= Beginning of Section =
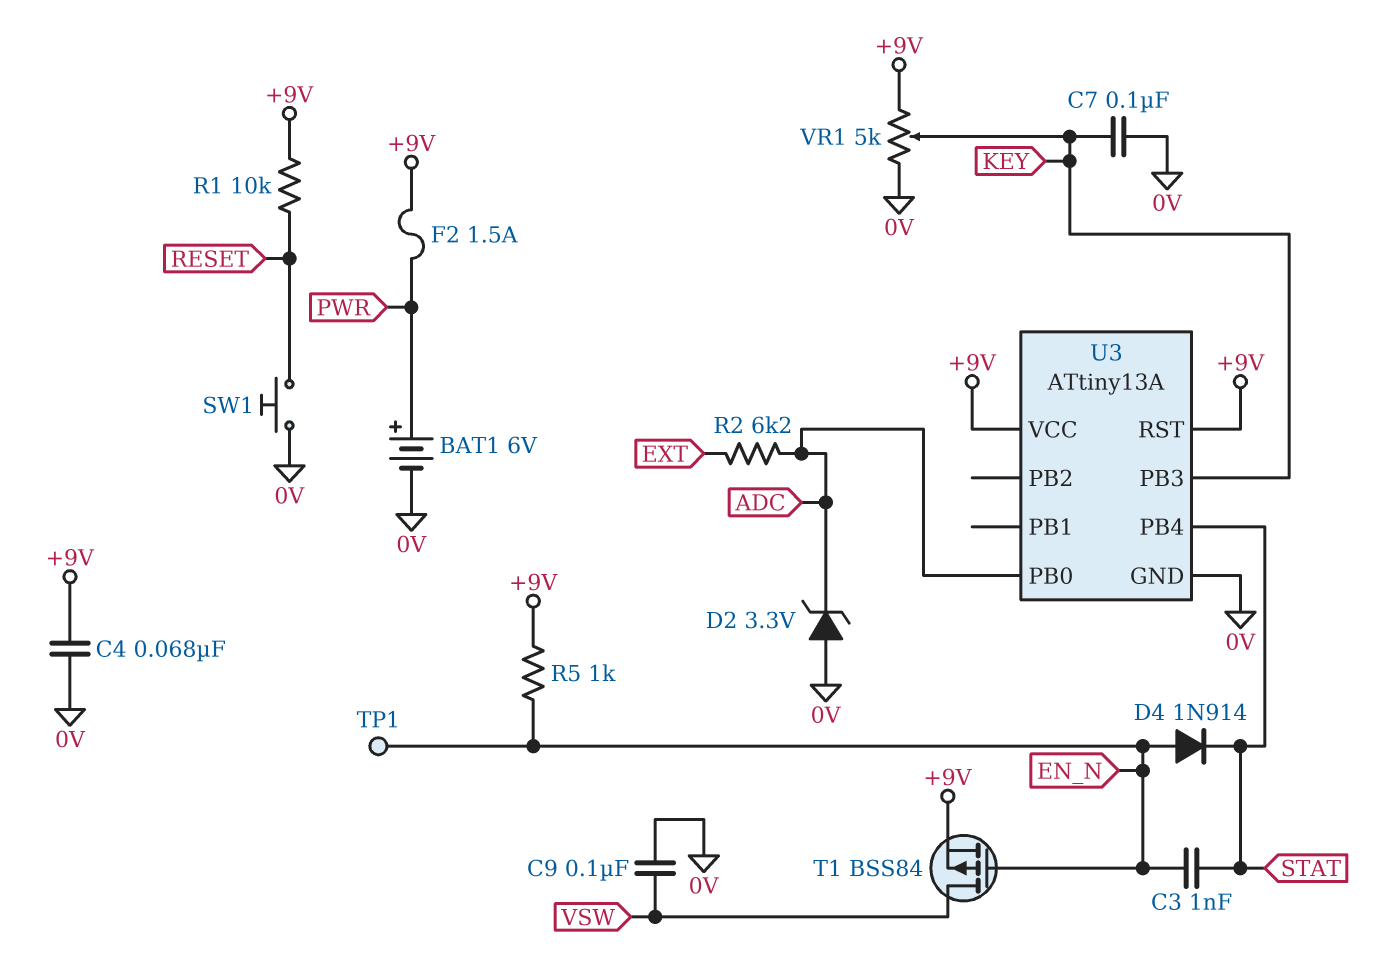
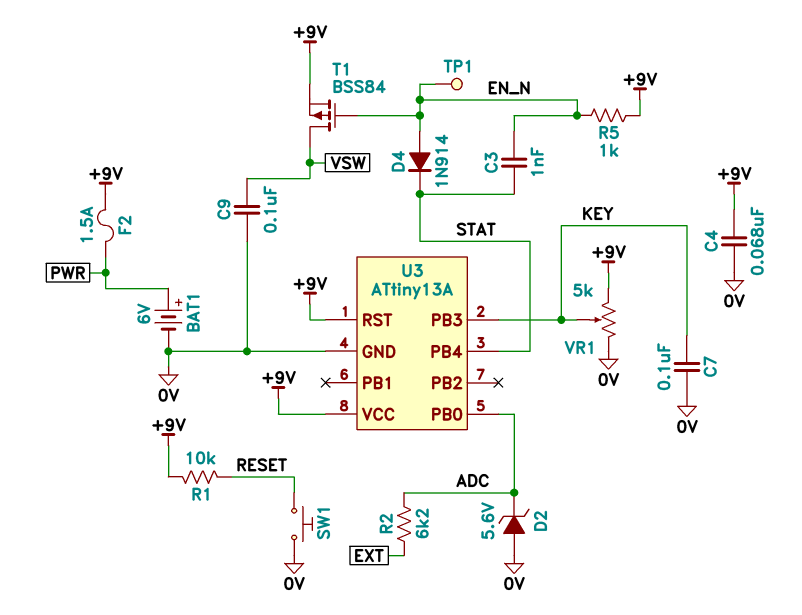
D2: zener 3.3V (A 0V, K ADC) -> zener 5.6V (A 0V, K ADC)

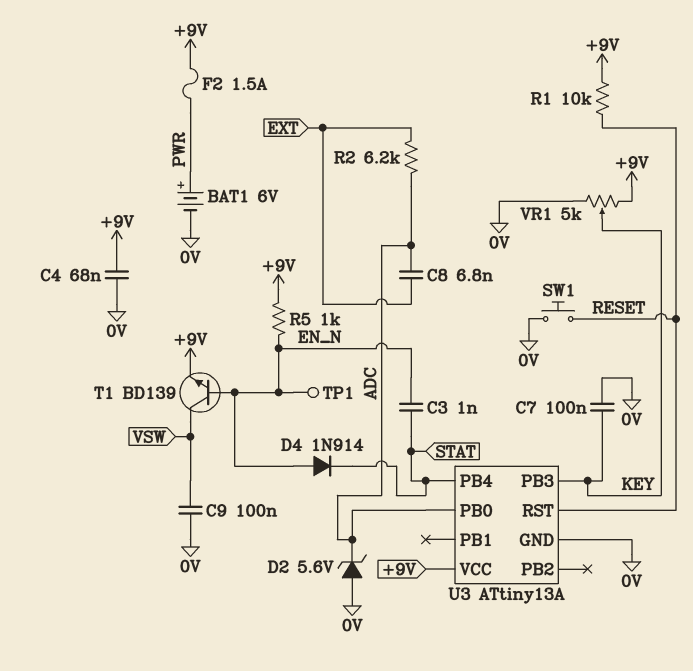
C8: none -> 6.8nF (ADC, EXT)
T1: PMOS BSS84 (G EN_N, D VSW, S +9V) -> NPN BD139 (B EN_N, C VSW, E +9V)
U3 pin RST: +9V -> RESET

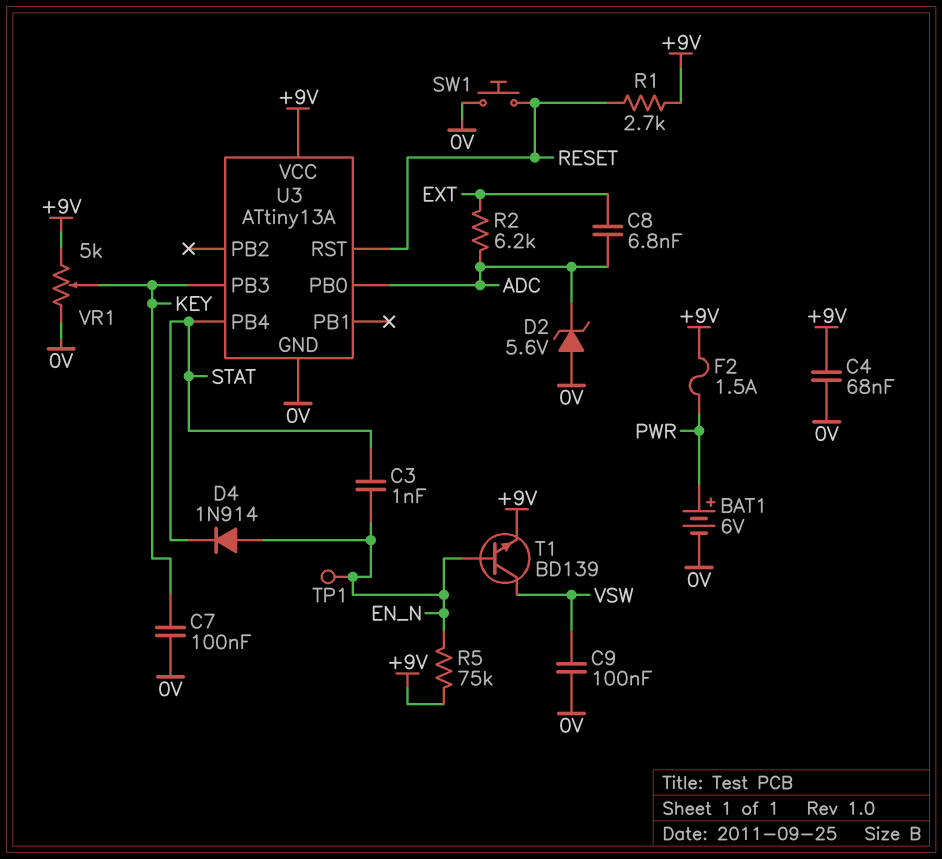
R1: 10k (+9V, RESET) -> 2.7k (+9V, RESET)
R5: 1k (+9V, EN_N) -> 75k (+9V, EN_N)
= End of Section =
• _Exercise goal_:
Your output must reproduce the material above in full, with no pictures.

• _Result_:
D2: zener 3.3V (A 0V, K ADC) -> zener 5.6V (A 0V, K ADC)

C8: none -> 6.8nF (ADC, EXT)
T1: PMOS BSS84 (G EN_N, D VSW, S +9V) -> NPN BD139 (B EN_N, C VSW, E +9V)
U3 pin RST: +9V -> RESET

R1: 10k (+9V, RESET) -> 2.7k (+9V, RESET)
R5: 1k (+9V, EN_N) -> 75k (+9V, EN_N)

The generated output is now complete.